Working data:
***
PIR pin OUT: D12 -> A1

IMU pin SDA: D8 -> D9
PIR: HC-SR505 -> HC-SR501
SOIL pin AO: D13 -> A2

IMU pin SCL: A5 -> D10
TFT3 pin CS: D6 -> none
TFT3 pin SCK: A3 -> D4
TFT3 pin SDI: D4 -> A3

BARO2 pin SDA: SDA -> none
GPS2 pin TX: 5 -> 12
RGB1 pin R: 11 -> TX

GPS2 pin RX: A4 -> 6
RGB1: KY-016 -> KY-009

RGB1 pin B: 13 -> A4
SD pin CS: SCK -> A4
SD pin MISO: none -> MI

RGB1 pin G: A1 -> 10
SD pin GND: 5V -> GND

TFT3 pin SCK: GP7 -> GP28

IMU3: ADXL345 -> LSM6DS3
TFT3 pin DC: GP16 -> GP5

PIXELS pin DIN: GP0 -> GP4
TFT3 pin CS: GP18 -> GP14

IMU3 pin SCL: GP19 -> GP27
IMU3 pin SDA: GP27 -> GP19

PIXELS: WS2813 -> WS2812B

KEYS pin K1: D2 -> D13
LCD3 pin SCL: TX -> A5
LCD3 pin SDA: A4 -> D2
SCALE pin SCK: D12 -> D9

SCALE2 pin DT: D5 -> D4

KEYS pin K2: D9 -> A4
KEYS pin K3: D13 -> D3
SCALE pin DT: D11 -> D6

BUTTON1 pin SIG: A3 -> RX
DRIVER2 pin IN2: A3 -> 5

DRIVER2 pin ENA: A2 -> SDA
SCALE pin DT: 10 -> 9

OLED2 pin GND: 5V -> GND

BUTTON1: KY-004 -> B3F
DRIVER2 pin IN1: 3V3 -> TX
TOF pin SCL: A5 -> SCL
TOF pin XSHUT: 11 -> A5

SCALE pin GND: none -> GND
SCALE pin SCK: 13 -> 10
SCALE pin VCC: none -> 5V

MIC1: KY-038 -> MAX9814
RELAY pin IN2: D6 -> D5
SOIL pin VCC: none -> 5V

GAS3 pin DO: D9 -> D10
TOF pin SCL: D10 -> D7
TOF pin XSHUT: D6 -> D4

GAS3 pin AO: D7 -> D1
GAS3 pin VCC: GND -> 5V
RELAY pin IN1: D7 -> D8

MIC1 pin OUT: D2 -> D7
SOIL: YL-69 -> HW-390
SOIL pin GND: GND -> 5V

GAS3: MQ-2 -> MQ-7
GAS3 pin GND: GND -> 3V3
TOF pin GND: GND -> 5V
***
Task details: Reproduce each of the records word for word.

Answer to this task:
PIR pin OUT: D12 -> A1

IMU pin SDA: D8 -> D9
PIR: HC-SR505 -> HC-SR501
SOIL pin AO: D13 -> A2

IMU pin SCL: A5 -> D10
TFT3 pin CS: D6 -> none
TFT3 pin SCK: A3 -> D4
TFT3 pin SDI: D4 -> A3

BARO2 pin SDA: SDA -> none
GPS2 pin TX: 5 -> 12
RGB1 pin R: 11 -> TX

GPS2 pin RX: A4 -> 6
RGB1: KY-016 -> KY-009

RGB1 pin B: 13 -> A4
SD pin CS: SCK -> A4
SD pin MISO: none -> MI

RGB1 pin G: A1 -> 10
SD pin GND: 5V -> GND

TFT3 pin SCK: GP7 -> GP28

IMU3: ADXL345 -> LSM6DS3
TFT3 pin DC: GP16 -> GP5

PIXELS pin DIN: GP0 -> GP4
TFT3 pin CS: GP18 -> GP14

IMU3 pin SCL: GP19 -> GP27
IMU3 pin SDA: GP27 -> GP19

PIXELS: WS2813 -> WS2812B

KEYS pin K1: D2 -> D13
LCD3 pin SCL: TX -> A5
LCD3 pin SDA: A4 -> D2
SCALE pin SCK: D12 -> D9

SCALE2 pin DT: D5 -> D4

KEYS pin K2: D9 -> A4
KEYS pin K3: D13 -> D3
SCALE pin DT: D11 -> D6

BUTTON1 pin SIG: A3 -> RX
DRIVER2 pin IN2: A3 -> 5

DRIVER2 pin ENA: A2 -> SDA
SCALE pin DT: 10 -> 9

OLED2 pin GND: 5V -> GND

BUTTON1: KY-004 -> B3F
DRIVER2 pin IN1: 3V3 -> TX
TOF pin SCL: A5 -> SCL
TOF pin XSHUT: 11 -> A5

SCALE pin GND: none -> GND
SCALE pin SCK: 13 -> 10
SCALE pin VCC: none -> 5V

MIC1: KY-038 -> MAX9814
RELAY pin IN2: D6 -> D5
SOIL pin VCC: none -> 5V

GAS3 pin DO: D9 -> D10
TOF pin SCL: D10 -> D7
TOF pin XSHUT: D6 -> D4

GAS3 pin AO: D7 -> D1
GAS3 pin VCC: GND -> 5V
RELAY pin IN1: D7 -> D8

MIC1 pin OUT: D2 -> D7
SOIL: YL-69 -> HW-390
SOIL pin GND: GND -> 5V

GAS3: MQ-2 -> MQ-7
GAS3 pin GND: GND -> 3V3
TOF pin GND: GND -> 5V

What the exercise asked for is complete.